Required action =>
All that should be output is the block of lines below from the line with "yellow heart [370,163,423,202]" to the line with "yellow rolling pin [509,342,561,476]", both included, exactly as written.

Supplied data START

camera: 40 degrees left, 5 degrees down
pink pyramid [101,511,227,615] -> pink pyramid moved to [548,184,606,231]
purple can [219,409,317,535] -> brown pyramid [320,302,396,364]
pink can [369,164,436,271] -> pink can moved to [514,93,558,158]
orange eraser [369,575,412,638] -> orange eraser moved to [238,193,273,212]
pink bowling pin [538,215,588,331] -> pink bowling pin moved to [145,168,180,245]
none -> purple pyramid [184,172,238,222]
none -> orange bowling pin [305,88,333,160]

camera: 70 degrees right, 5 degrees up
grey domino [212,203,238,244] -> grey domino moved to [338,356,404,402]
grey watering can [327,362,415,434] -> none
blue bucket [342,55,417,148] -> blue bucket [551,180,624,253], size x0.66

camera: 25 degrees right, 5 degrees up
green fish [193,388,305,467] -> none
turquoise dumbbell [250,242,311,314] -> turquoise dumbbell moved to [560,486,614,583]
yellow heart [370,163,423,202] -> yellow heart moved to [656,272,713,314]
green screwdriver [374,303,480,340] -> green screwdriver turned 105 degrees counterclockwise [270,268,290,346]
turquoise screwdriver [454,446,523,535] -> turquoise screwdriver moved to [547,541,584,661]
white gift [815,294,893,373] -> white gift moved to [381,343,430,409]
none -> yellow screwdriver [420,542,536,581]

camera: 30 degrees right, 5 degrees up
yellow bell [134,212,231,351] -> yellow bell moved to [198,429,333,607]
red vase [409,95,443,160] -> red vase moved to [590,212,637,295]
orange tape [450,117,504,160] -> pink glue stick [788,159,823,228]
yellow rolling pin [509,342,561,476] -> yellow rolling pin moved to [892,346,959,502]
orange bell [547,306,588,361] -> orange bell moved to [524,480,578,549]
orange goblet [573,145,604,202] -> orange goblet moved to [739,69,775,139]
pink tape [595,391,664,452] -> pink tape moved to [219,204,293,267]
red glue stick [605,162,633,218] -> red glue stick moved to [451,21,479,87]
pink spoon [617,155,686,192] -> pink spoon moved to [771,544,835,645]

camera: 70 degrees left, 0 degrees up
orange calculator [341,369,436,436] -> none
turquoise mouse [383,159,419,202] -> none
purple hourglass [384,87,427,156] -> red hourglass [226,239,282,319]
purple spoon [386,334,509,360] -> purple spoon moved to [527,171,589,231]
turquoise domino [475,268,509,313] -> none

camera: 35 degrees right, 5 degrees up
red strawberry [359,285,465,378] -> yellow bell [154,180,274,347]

Supplied data END

Answer =>
yellow heart [370,163,423,202] -> yellow heart moved to [656,272,713,314]
green screwdriver [374,303,480,340] -> green screwdriver turned 105 degrees counterclockwise [270,268,290,346]
turquoise screwdriver [454,446,523,535] -> turquoise screwdriver moved to [547,541,584,661]
white gift [815,294,893,373] -> white gift moved to [381,343,430,409]
none -> yellow screwdriver [420,542,536,581]

camera: 30 degrees right, 5 degrees up
yellow bell [134,212,231,351] -> yellow bell moved to [198,429,333,607]
red vase [409,95,443,160] -> red vase moved to [590,212,637,295]
orange tape [450,117,504,160] -> pink glue stick [788,159,823,228]
yellow rolling pin [509,342,561,476] -> yellow rolling pin moved to [892,346,959,502]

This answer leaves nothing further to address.